When the line containing "C5: 1.5uF (GND, VDD)" appears in the entries below, begin printing there and stop after the line containing "R109: 10k (SIG, VX2) -> 510 (SIG, VX2)"; print each of those lines exactly and no other line.

────

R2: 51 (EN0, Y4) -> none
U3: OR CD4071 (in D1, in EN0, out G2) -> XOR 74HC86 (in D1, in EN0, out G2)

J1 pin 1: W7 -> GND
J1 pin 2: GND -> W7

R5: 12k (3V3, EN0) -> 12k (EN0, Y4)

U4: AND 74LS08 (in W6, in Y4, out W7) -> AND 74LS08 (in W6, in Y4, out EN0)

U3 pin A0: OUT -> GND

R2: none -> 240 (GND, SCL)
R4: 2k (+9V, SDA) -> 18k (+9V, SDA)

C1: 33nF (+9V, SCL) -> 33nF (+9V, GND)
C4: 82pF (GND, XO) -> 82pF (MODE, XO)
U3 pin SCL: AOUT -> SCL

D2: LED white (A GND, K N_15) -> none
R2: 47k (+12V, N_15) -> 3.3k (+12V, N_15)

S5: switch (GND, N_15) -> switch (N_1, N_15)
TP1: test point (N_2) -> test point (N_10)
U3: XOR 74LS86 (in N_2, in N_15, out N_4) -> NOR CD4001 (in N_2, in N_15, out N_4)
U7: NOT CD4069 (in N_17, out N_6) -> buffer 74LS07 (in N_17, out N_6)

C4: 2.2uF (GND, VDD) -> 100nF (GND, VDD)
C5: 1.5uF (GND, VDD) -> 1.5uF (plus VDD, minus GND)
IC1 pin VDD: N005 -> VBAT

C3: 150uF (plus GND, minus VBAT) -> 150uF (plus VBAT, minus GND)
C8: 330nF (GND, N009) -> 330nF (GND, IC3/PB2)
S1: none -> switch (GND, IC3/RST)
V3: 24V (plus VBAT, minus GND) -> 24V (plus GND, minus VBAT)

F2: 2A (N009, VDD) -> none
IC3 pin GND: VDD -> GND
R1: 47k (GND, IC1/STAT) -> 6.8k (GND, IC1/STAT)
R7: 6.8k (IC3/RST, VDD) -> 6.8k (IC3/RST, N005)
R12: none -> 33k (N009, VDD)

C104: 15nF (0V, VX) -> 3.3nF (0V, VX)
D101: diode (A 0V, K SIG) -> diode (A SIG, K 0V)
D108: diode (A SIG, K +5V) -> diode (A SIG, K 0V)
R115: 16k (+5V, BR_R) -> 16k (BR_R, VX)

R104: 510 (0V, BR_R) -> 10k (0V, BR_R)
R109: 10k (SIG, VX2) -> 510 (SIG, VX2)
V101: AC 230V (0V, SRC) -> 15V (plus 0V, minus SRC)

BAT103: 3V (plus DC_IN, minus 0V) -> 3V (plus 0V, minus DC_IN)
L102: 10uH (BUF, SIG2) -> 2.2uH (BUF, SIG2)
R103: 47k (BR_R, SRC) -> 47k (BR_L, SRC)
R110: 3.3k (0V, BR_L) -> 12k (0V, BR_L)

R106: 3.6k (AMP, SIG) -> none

────

**Result for this task**:
C5: 1.5uF (GND, VDD) -> 1.5uF (plus VDD, minus GND)
IC1 pin VDD: N005 -> VBAT

C3: 150uF (plus GND, minus VBAT) -> 150uF (plus VBAT, minus GND)
C8: 330nF (GND, N009) -> 330nF (GND, IC3/PB2)
S1: none -> switch (GND, IC3/RST)
V3: 24V (plus VBAT, minus GND) -> 24V (plus GND, minus VBAT)

F2: 2A (N009, VDD) -> none
IC3 pin GND: VDD -> GND
R1: 47k (GND, IC1/STAT) -> 6.8k (GND, IC1/STAT)
R7: 6.8k (IC3/RST, VDD) -> 6.8k (IC3/RST, N005)
R12: none -> 33k (N009, VDD)

C104: 15nF (0V, VX) -> 3.3nF (0V, VX)
D101: diode (A 0V, K SIG) -> diode (A SIG, K 0V)
D108: diode (A SIG, K +5V) -> diode (A SIG, K 0V)
R115: 16k (+5V, BR_R) -> 16k (BR_R, VX)

R104: 510 (0V, BR_R) -> 10k (0V, BR_R)
R109: 10k (SIG, VX2) -> 510 (SIG, VX2)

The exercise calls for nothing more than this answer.